__TASK ITEM__:
Down to the last line, restate the records below word for word, dropping every image.
Content starts
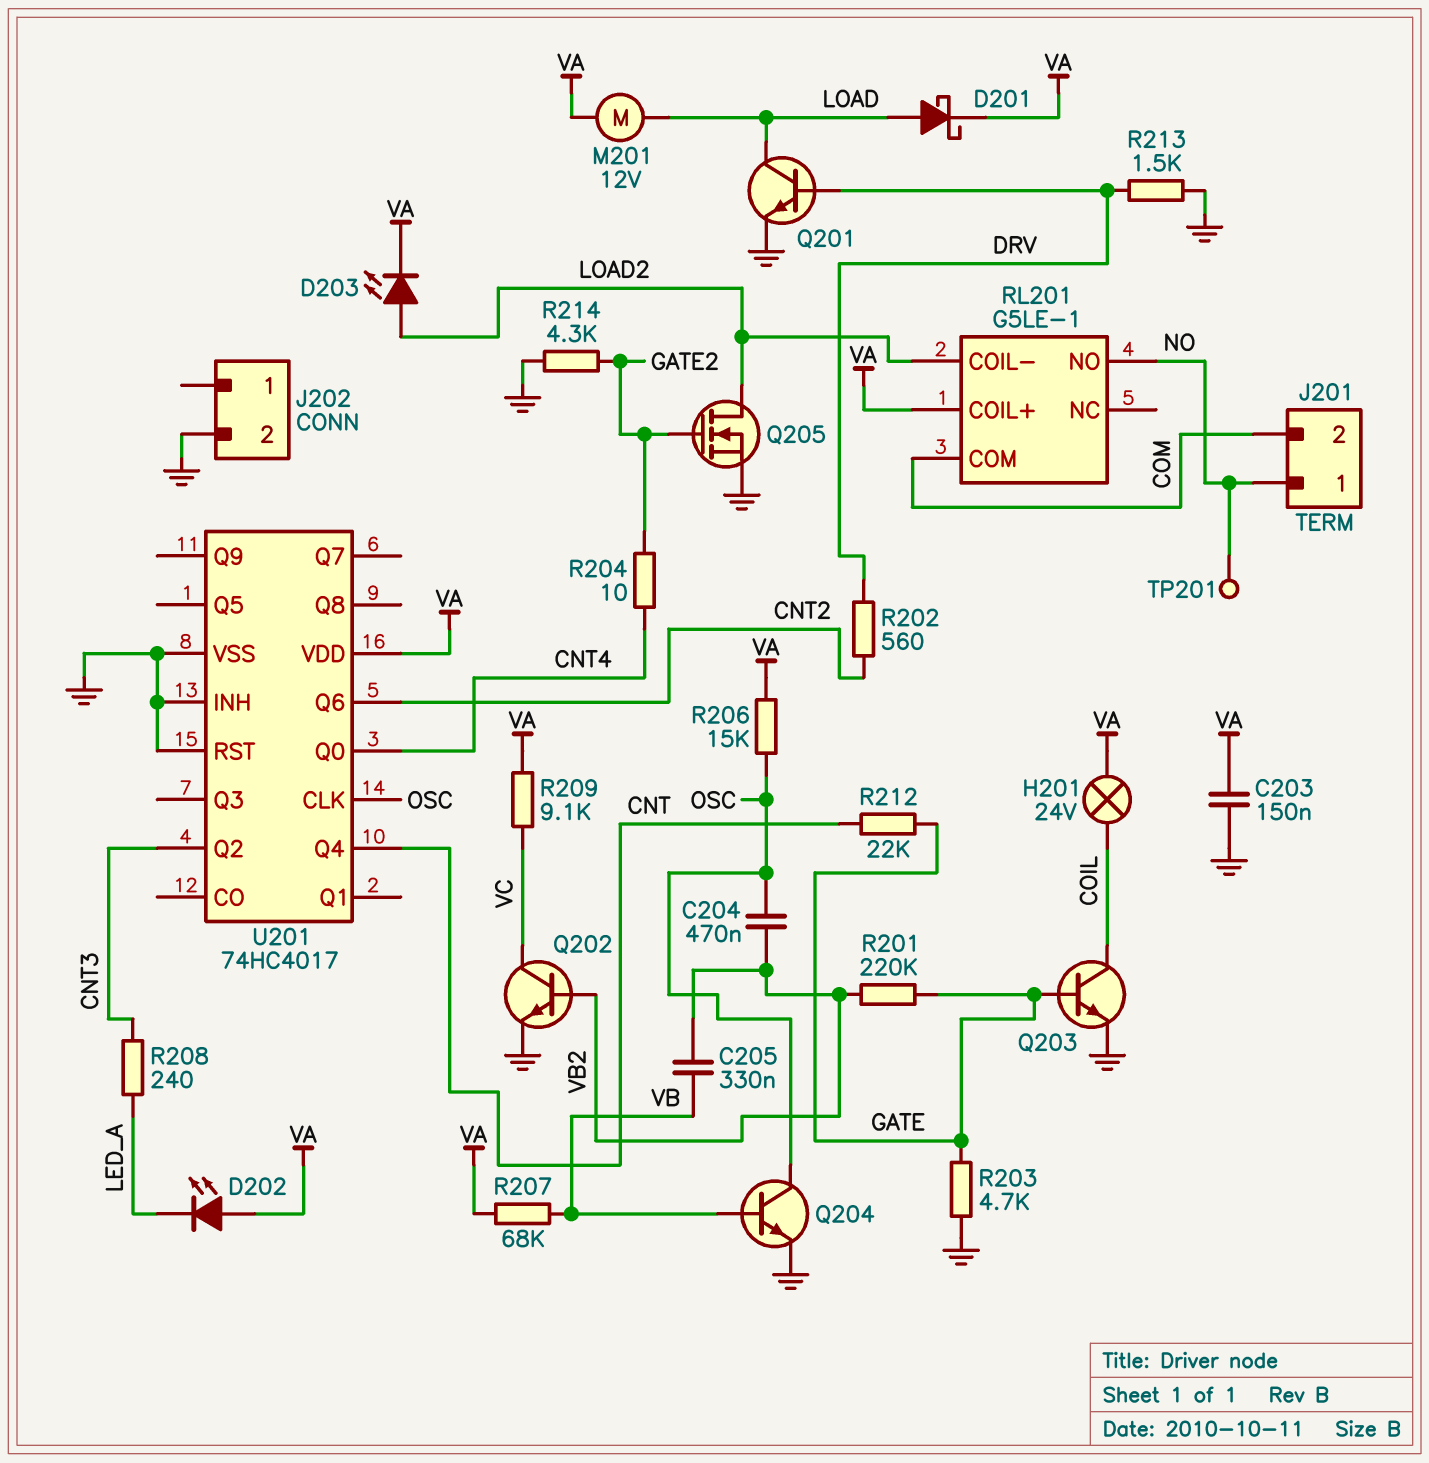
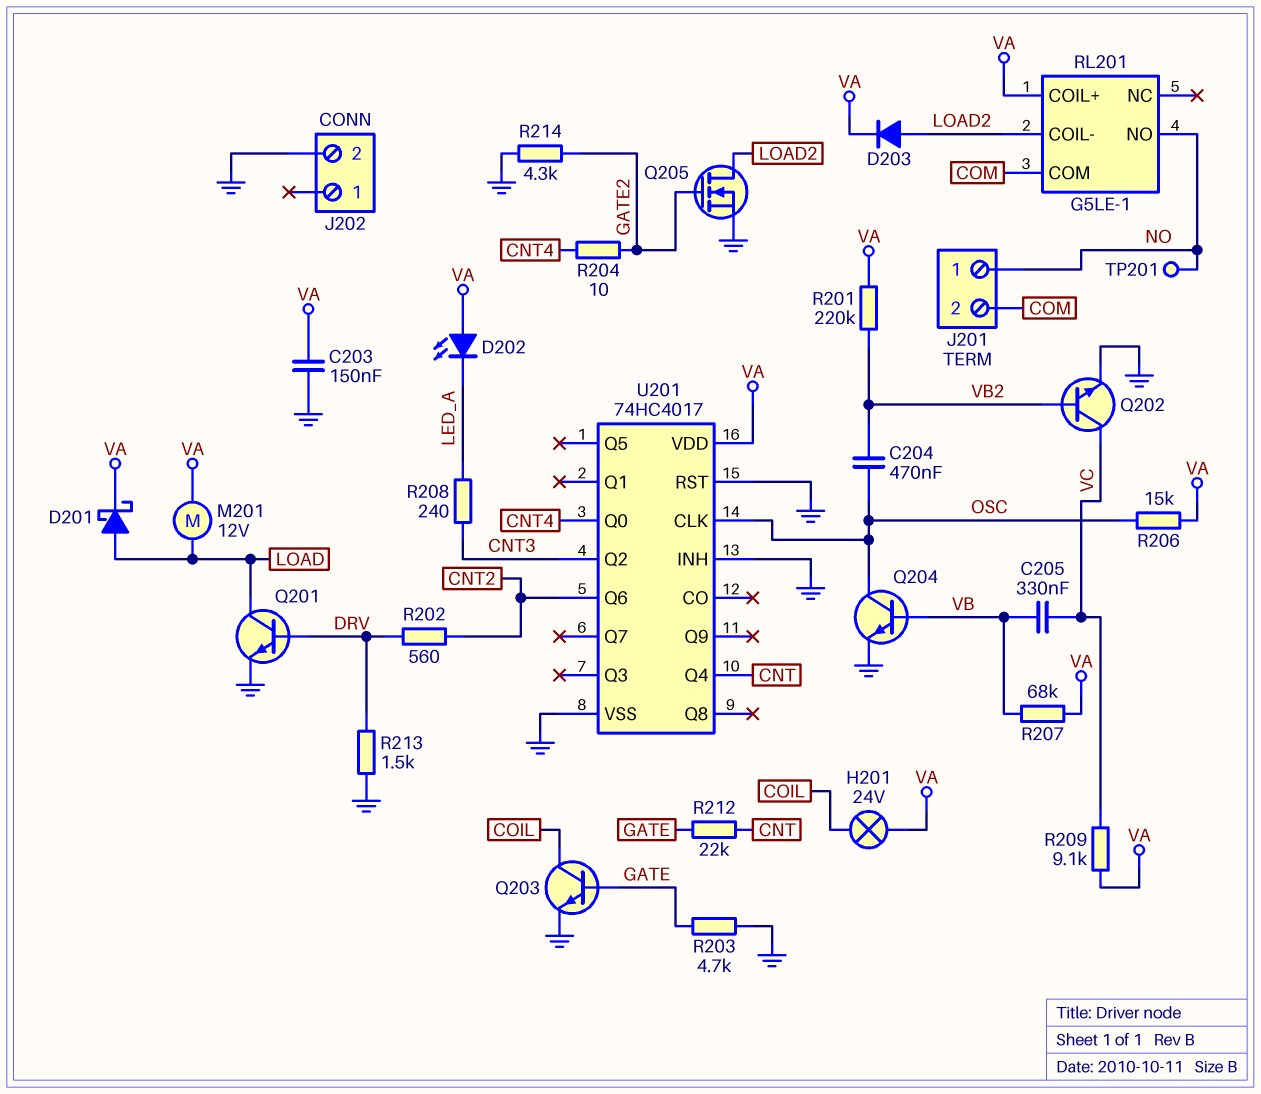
C205: 330nF (VB, VB2) -> 330nF (VB, VC)
D203: LED (A LOAD2, K VA) -> diode (A LOAD2, K VA)
R201: 220k (GATE, VB2) -> 220k (VA, VB2)

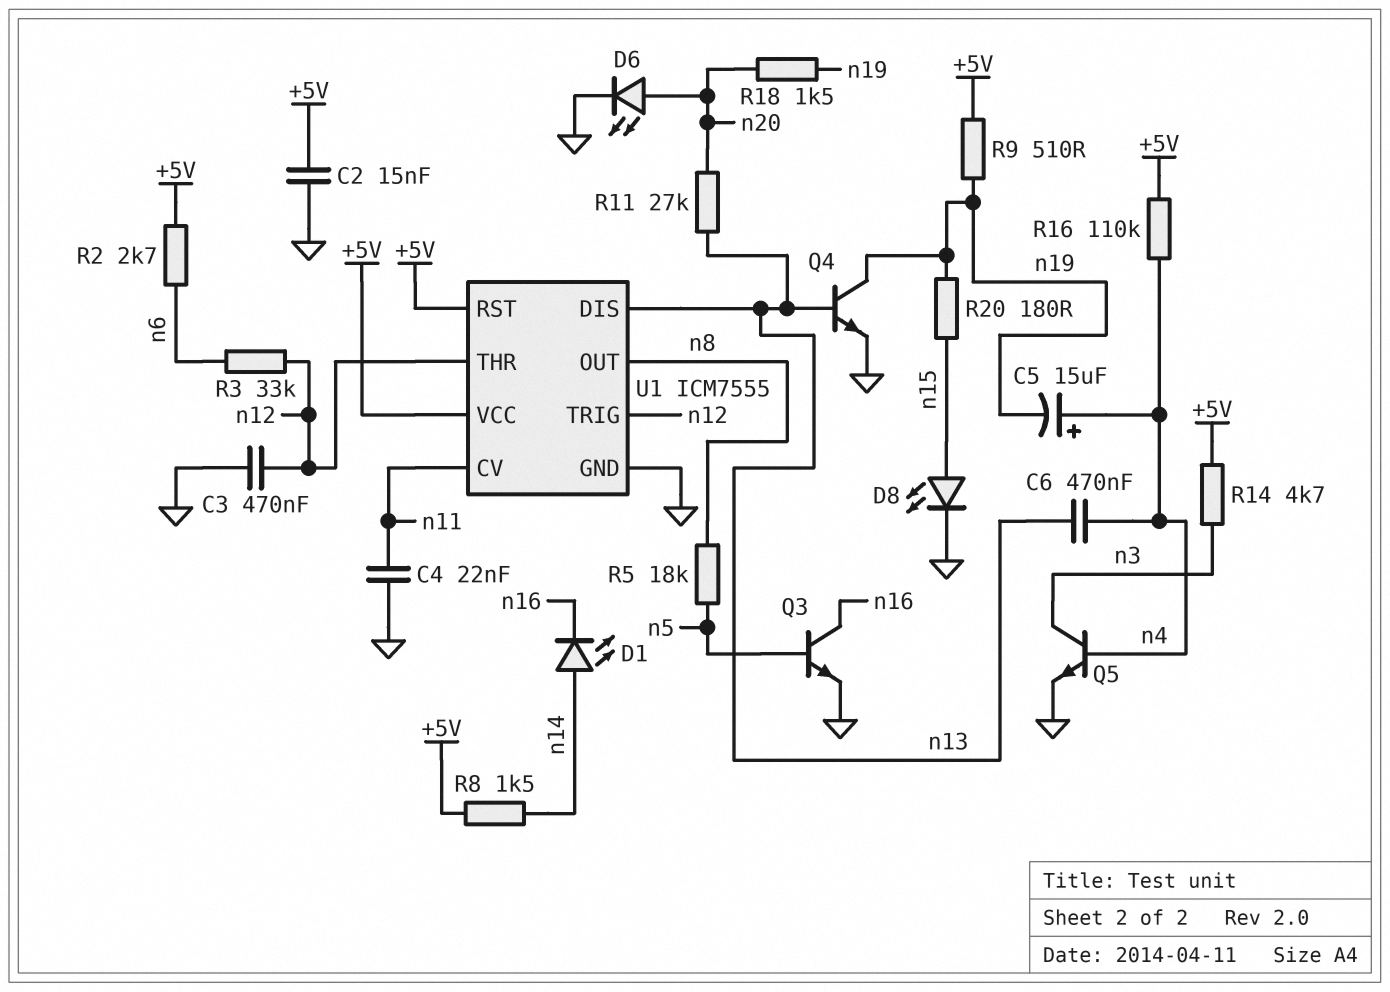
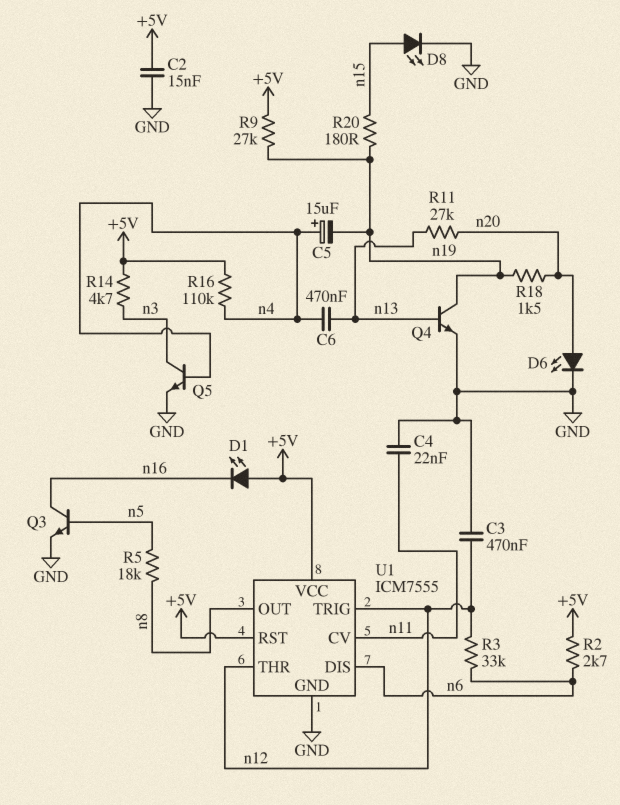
D1: LED (A n14, K n16) -> LED (A +5V, K n16)
R8: 1.5k (+5V, n14) -> none
R9: 510 (+5V, n19) -> 27k (+5V, n19)
U1 pin DIS: n13 -> n6

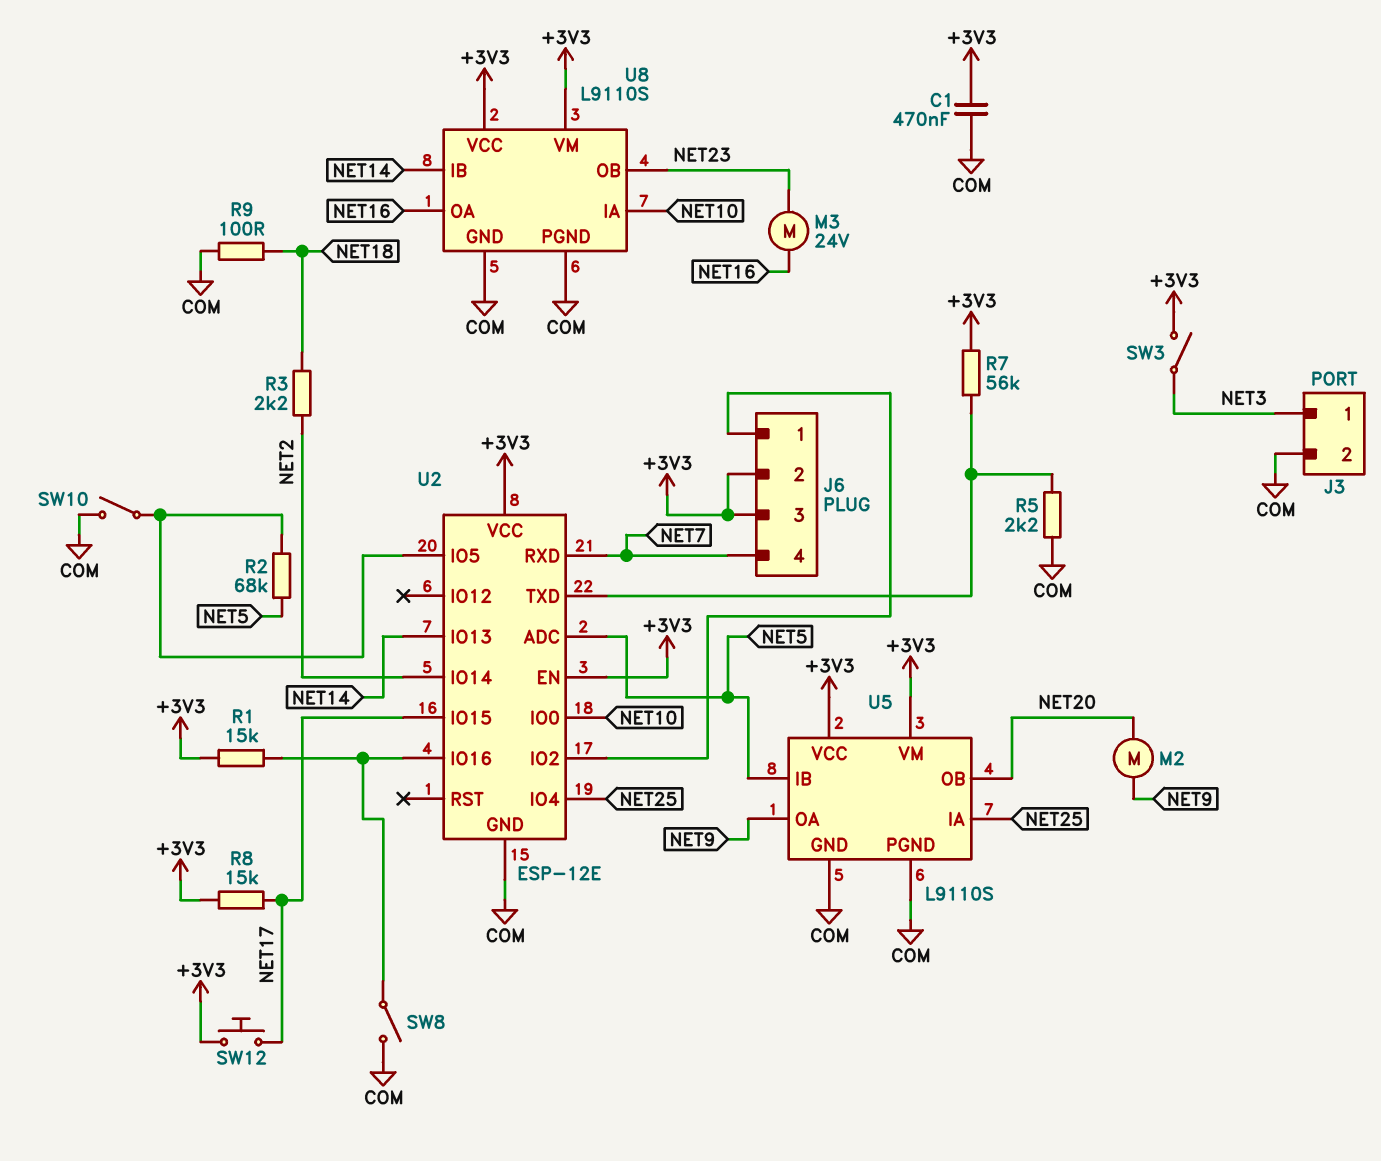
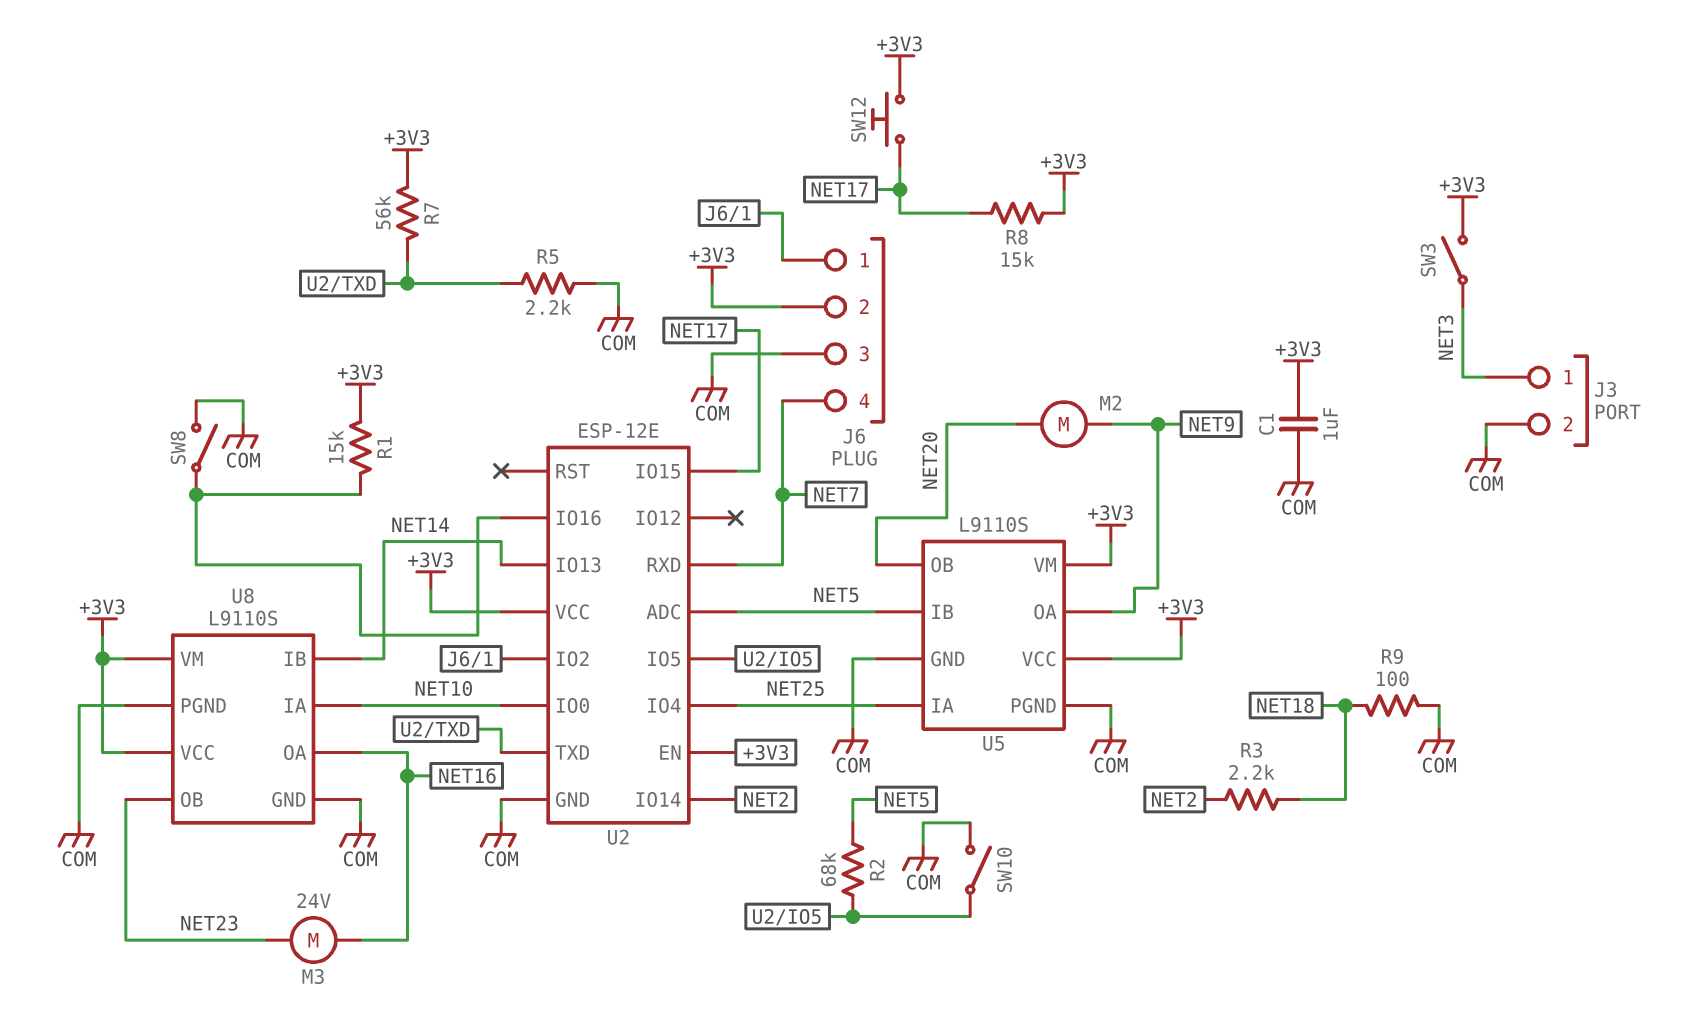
C1: 470nF (+3V3, COM) -> 1uF (+3V3, COM)
J6 pin 3: +3V3 -> COM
Content ends
__WRITTEN RESPONSE__:
C205: 330nF (VB, VB2) -> 330nF (VB, VC)
D203: LED (A LOAD2, K VA) -> diode (A LOAD2, K VA)
R201: 220k (GATE, VB2) -> 220k (VA, VB2)

D1: LED (A n14, K n16) -> LED (A +5V, K n16)
R8: 1.5k (+5V, n14) -> none
R9: 510 (+5V, n19) -> 27k (+5V, n19)
U1 pin DIS: n13 -> n6

C1: 470nF (+3V3, COM) -> 1uF (+3V3, COM)
J6 pin 3: +3V3 -> COM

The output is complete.